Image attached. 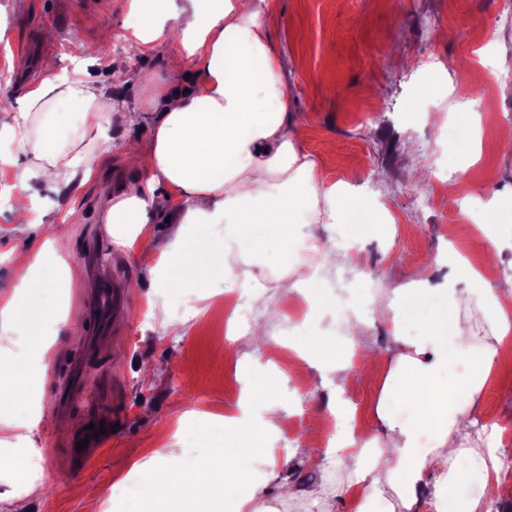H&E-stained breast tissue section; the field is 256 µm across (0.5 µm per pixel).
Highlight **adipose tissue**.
<instances>
[{"mask_svg": "<svg viewBox=\"0 0 512 512\" xmlns=\"http://www.w3.org/2000/svg\"><path fill=\"white\" fill-rule=\"evenodd\" d=\"M259 3L133 0L134 48L179 39L182 52L170 58L169 68L179 72L185 59H194L199 86L173 95L152 75H140L149 104L162 109L124 112L119 120L149 129L146 146L129 156L145 179L113 199L102 215L136 262L152 263L141 243L167 204L157 187L175 188L183 205L174 216L178 245L169 253L172 267L184 281H196L200 266L185 242L187 229L223 225L224 285L250 281L255 304L263 301L269 279L283 293H313L336 265L361 271L358 251L312 250L289 232L297 224L340 223L363 204L348 183L323 185L317 160L303 150L290 117V88ZM111 109V99L80 67L68 77L48 75L26 95L21 111L0 109V161L20 152L30 158L9 196L19 225L34 221V185L82 188L111 155L112 128L103 120ZM276 246L292 249L295 261L282 271L245 272L250 256ZM492 277L490 268L460 262L455 276L372 295L373 307L393 310L399 320L418 318L421 329L415 336L394 329L387 358L368 355V368L382 378L370 430L341 433L327 450L296 442L270 457L258 479H248L257 432H279L283 407L270 383L262 390L261 419L253 420L247 399H240L237 414L224 418L223 447L211 449L190 472H175L172 463L181 451L169 444L158 450V462L133 460L144 493L163 501L167 512H189L199 503L207 512H277L266 494L273 484L301 497L308 512H336V494L325 484L291 483V464L300 460L322 473L340 465L351 447L353 463L343 467L339 484L362 489L359 512H420L422 493L444 501L459 490L466 493L460 512H483L488 494L512 492V470L502 466L495 436L477 428L483 390L512 331V298L494 290ZM425 295L445 297L446 308L419 315L416 303ZM36 317L69 329L79 322L50 305L32 312L14 294L0 299V335L25 333L29 348L38 352L43 343L32 323ZM424 421L430 424L425 443L418 429Z\"/></svg>", "mask_w": 512, "mask_h": 512, "instance_id": "adipose-tissue-1", "label": "adipose tissue"}]
</instances>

******

> _Required work_
Find the lines that include the string "adipose", then copy each of them.

> _Solution to the problem_
Highlight **adipose tissue**.
[{"mask_svg": "<svg viewBox=\"0 0 512 512\" xmlns=\"http://www.w3.org/2000/svg\"><path fill=\"white\" fill-rule=\"evenodd\" d=\"M259 3L133 0L134 48L179 39L182 52L170 58L169 68L179 72L185 59H194L199 86L173 95L152 75H140L149 104L162 109L124 112L119 120L149 129L146 146L129 156L145 179L113 199L102 215L136 262L152 263L141 243L167 204L157 187L175 188L183 205L174 216L178 245L169 253L172 267L184 281H196L200 266L185 242L187 229L223 225L224 285L250 281L255 304L263 301L269 279L283 293H313L336 265L361 271L358 251L312 250L289 232L297 224L340 223L363 204L348 183L323 185L317 160L303 150L290 117V88ZM111 109V99L80 67L68 77L48 75L26 95L21 111L0 109V161L20 152L30 158L9 196L19 225L34 221V185L82 188L111 155L112 128L103 120ZM276 246L292 249L295 261L282 271L245 272L250 256ZM492 277L490 268L460 262L455 276L372 295L373 307L393 310L399 320L418 318L421 329L415 336L394 329L387 358L368 355V368L382 378L370 430L341 433L327 450L296 442L270 457L258 479H248L257 432H279L283 407L270 383L262 390L261 419L253 420L247 399H240L237 414L224 418L223 447L211 449L190 472H175L172 463L181 451L169 444L158 450V462L133 460L144 493L163 501L167 512H189L199 503L207 512H277L266 494L273 484L301 497L308 512H336V494L325 484L291 483V464L300 460L322 473L340 465L351 447L353 463L343 467L339 484L362 489L359 512H420L422 493L444 501L459 490L466 493L460 512H483L488 494L512 492V470L502 466L495 436L477 428L483 390L512 331V298L494 290ZM425 295L445 297L446 308L419 315L416 303ZM36 317L69 329L79 322L50 305L32 312L14 294L0 299V335L25 333L29 348L38 352L43 343L32 323ZM424 421L430 424L425 443L418 429Z\"/></svg>", "mask_w": 512, "mask_h": 512, "instance_id": "adipose-tissue-1", "label": "adipose tissue"}]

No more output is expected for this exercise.